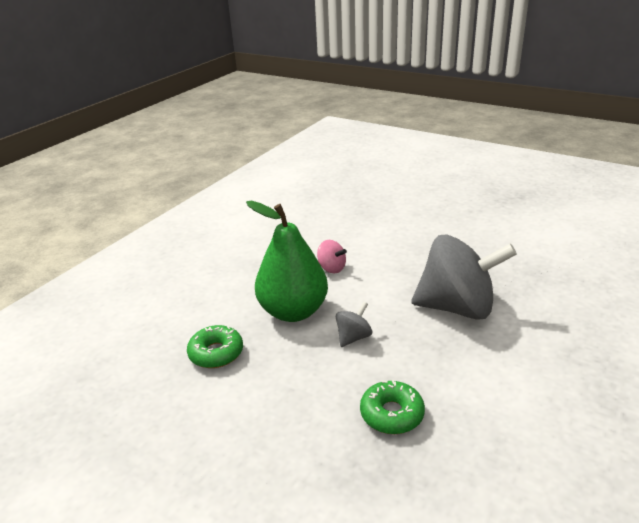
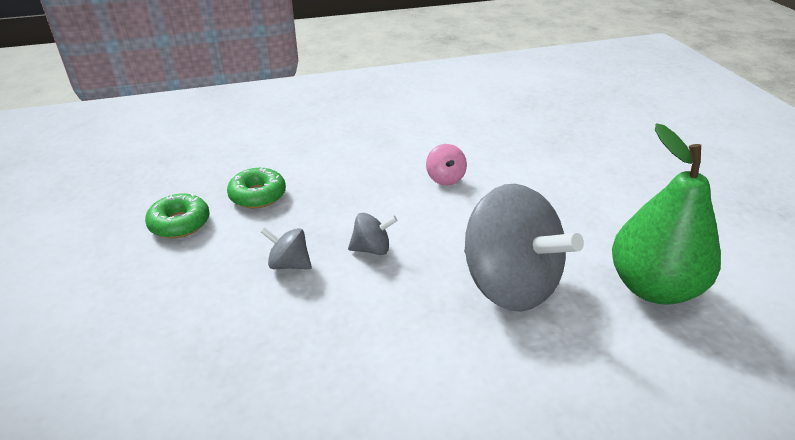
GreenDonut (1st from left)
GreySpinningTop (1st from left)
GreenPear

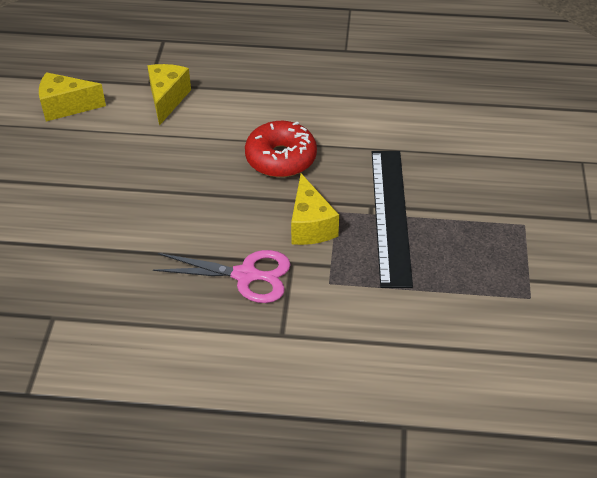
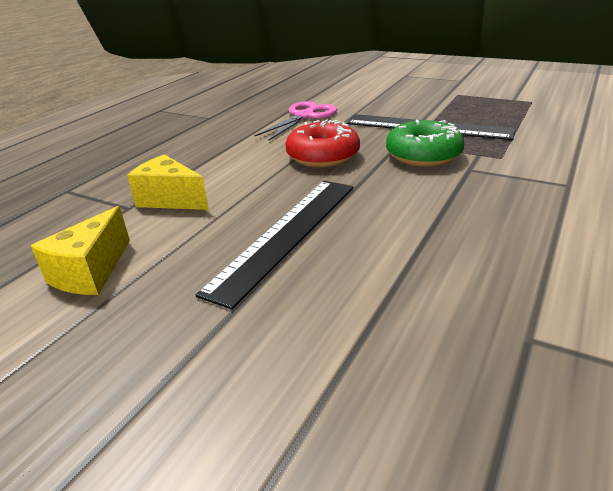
BlackRuler (1st from left)
PinkScissors
GreenDonut

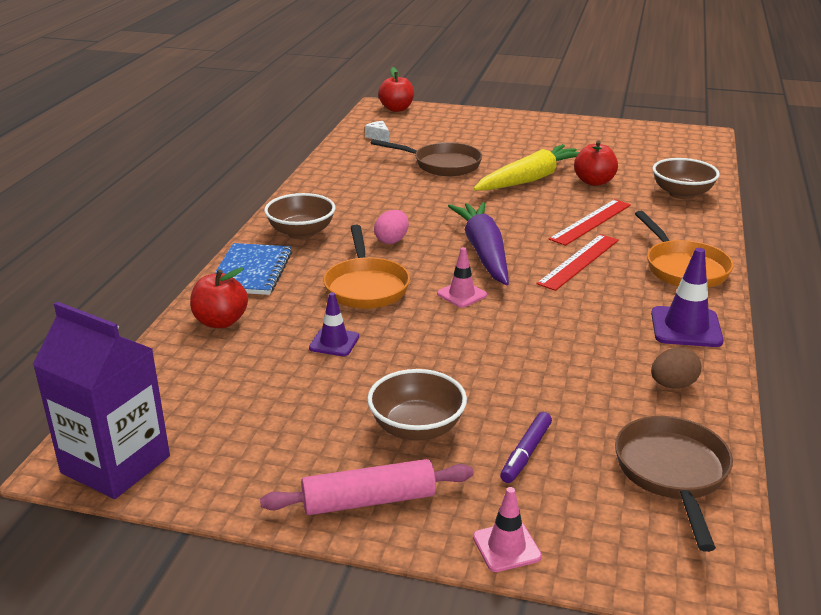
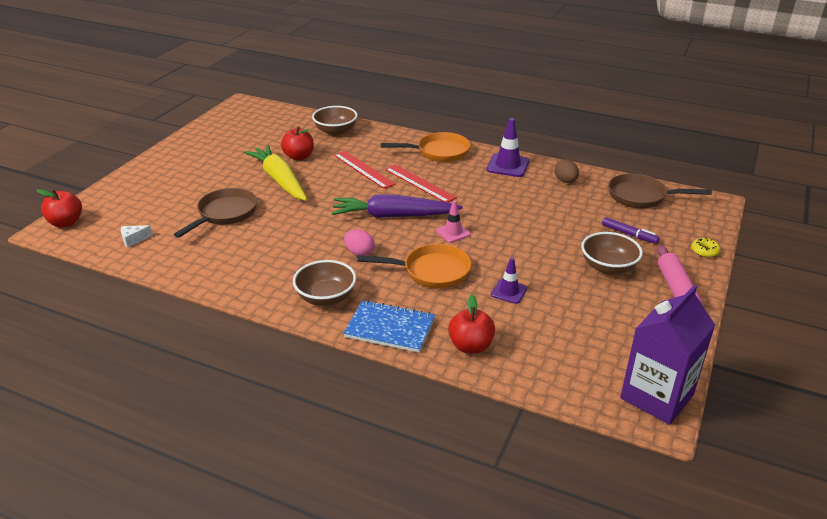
YellowDonut

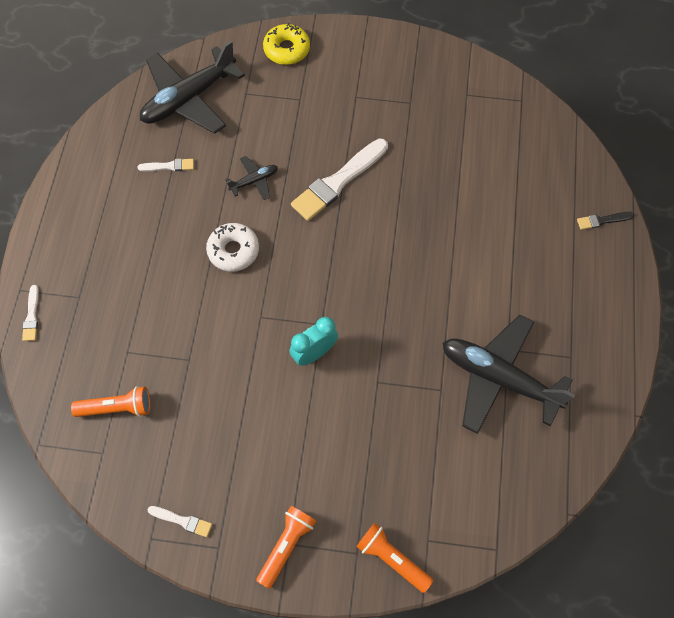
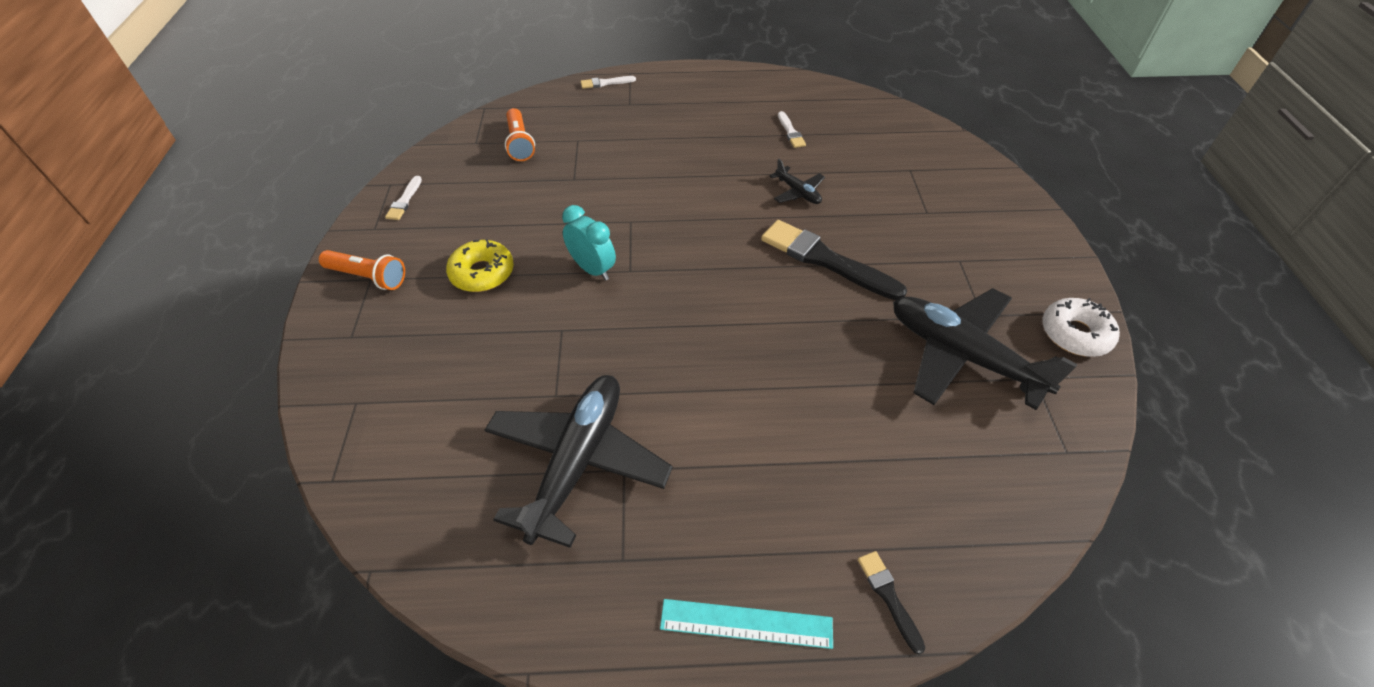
YellowDonut
TurquoiseRuler
BlackBrush (1st from left)
BlackPlane (3rd from left)
WhiteDonut
OrangeFlashlight (3rd from left in the first image)

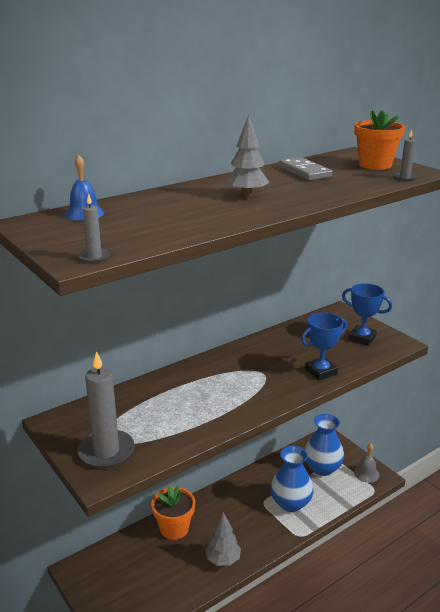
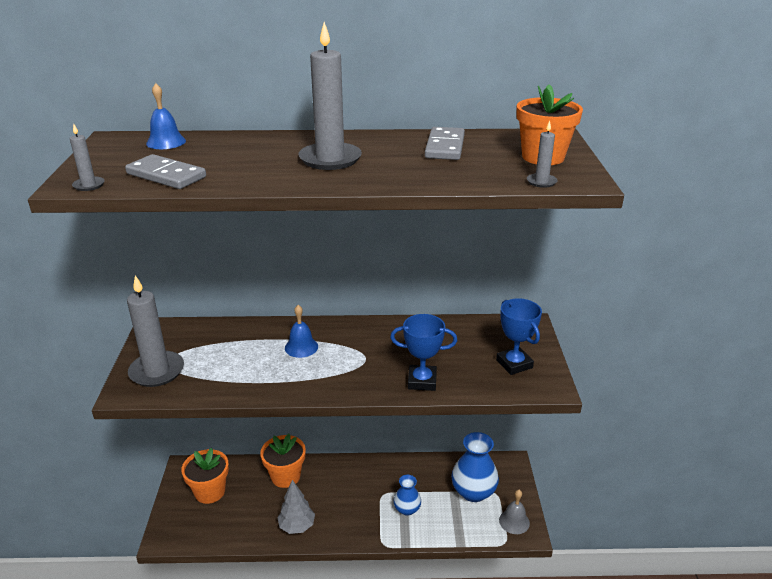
GreyDomino (1st from left)
OrangeFlowerPot (1st from left)
BlueBell (2nd from left)
GreyCandle (3rd from left)
BlueVase (1st from left)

**TASK DESCRIPTION**
How many of the lines above include the word "from"? State that number and nothing else.

**SOLUTION TO THE EXERCISE**
11